▶ _Supplied material_:
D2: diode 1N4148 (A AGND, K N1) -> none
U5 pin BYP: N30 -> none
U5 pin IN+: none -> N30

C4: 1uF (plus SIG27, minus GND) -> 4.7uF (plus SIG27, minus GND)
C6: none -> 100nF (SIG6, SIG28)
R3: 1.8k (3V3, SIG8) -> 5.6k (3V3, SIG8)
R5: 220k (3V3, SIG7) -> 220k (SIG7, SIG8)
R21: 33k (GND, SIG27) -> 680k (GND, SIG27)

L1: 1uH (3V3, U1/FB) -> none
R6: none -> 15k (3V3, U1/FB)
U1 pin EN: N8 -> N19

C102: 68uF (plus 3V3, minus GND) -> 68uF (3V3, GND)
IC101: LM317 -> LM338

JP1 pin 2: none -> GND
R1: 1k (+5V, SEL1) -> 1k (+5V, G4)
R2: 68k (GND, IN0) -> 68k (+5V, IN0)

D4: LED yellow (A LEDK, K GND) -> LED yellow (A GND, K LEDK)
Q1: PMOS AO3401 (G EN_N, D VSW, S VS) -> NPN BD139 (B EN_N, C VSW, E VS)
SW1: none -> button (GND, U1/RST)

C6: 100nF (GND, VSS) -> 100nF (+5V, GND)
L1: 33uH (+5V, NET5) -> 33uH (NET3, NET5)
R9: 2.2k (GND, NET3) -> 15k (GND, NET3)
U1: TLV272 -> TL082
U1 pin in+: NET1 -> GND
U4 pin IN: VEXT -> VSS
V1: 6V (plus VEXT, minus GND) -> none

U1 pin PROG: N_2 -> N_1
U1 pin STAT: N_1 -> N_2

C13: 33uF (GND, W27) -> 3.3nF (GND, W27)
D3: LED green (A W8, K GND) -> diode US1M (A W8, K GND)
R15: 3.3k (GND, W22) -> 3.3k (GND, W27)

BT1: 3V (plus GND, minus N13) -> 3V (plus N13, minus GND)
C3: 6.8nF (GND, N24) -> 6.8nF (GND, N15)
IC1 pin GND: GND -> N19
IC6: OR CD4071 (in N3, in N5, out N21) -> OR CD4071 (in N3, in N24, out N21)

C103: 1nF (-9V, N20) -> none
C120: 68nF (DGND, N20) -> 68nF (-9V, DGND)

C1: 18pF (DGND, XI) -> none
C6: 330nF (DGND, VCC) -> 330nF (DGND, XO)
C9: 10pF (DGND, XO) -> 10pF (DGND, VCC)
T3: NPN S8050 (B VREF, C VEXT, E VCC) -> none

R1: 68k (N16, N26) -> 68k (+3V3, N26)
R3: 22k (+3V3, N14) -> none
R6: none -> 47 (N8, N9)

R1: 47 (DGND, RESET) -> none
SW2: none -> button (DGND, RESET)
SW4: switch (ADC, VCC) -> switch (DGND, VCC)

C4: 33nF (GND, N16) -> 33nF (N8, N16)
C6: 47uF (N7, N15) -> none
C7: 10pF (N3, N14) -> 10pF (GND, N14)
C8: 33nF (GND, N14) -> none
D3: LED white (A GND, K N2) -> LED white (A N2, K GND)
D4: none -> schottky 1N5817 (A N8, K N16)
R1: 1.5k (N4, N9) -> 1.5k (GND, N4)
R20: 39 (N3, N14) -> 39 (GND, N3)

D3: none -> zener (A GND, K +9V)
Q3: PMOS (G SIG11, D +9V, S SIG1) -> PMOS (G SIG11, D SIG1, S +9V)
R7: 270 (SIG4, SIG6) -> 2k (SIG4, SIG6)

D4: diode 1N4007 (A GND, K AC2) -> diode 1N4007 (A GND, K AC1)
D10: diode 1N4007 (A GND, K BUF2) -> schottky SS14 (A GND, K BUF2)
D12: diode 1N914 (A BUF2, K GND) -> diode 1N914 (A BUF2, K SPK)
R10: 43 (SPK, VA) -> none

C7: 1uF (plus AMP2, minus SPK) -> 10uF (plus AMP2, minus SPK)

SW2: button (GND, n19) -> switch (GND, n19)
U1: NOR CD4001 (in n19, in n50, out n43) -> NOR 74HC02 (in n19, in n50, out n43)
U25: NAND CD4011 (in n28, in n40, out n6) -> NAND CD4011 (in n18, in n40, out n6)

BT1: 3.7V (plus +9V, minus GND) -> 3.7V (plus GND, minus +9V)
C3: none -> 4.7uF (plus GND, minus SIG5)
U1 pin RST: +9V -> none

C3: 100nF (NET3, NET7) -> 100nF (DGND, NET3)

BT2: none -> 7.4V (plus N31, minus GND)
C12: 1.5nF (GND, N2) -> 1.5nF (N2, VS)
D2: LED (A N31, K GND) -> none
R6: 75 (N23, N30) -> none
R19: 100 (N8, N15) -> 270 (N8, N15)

▶ _What is expected_:
Only the number is wanted here. Please work out how many lines of the records contain "plus".

▶ _Answer space_:
8